━━━ Dataset section
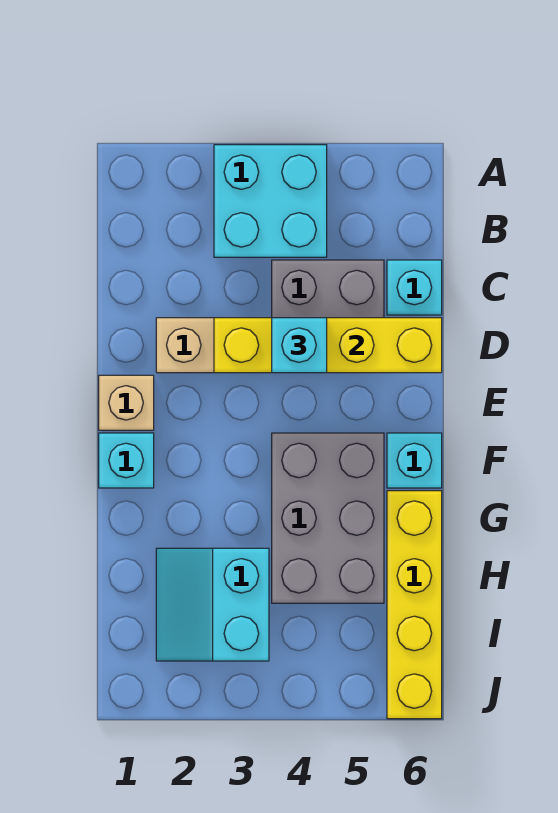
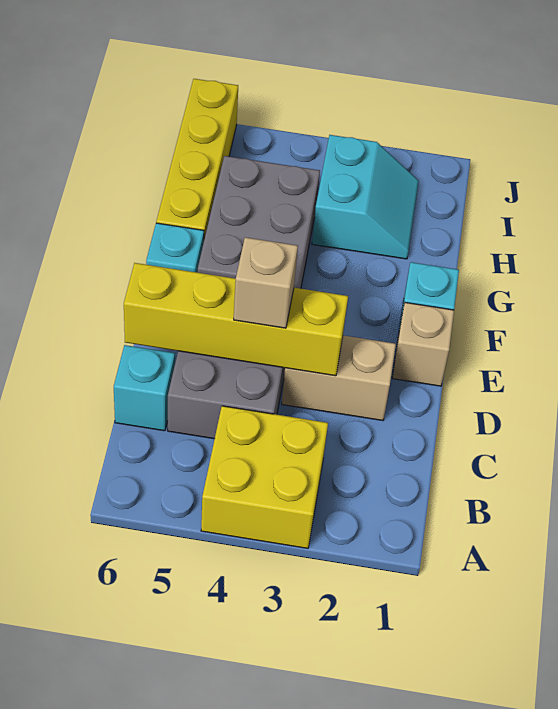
cyan brick A3:B4 level 1 -> yellow brick A3:B4 level 1
cyan brick D4 level 3 -> tan brick D4 level 3

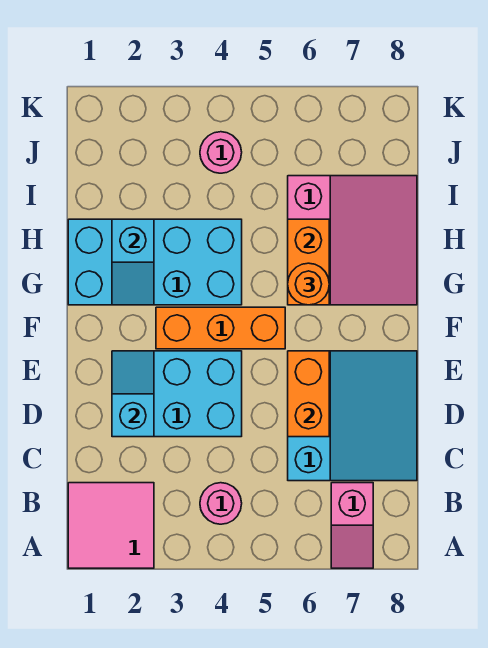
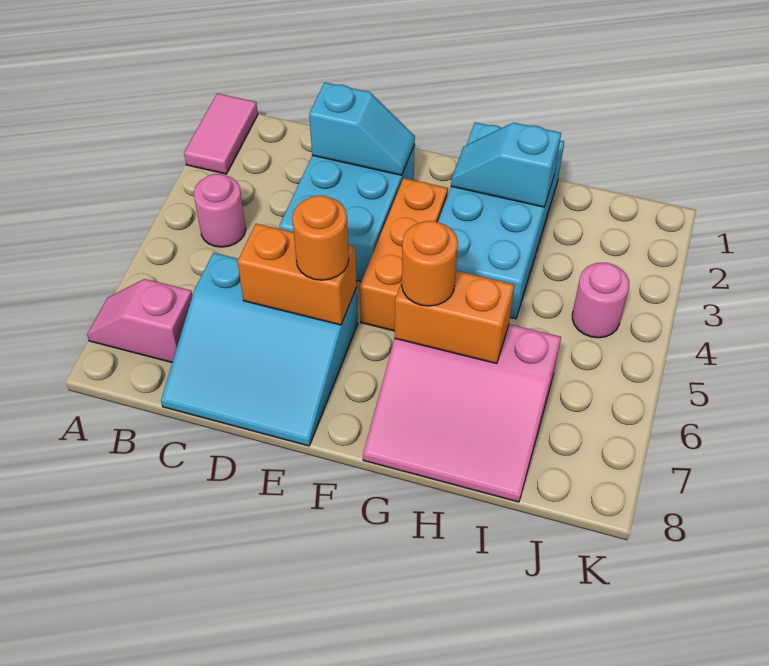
pink tile A1:B2 level 1 -> pink tile A1:A2 level 1
none -> orange round brick E6 level 3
━━━━━━
» Prompt: Up to the line containing "pink tile A1:B2", skip everything; from that line through the last line above, return each line exactly.

» Response:
pink tile A1:B2 level 1 -> pink tile A1:A2 level 1
none -> orange round brick E6 level 3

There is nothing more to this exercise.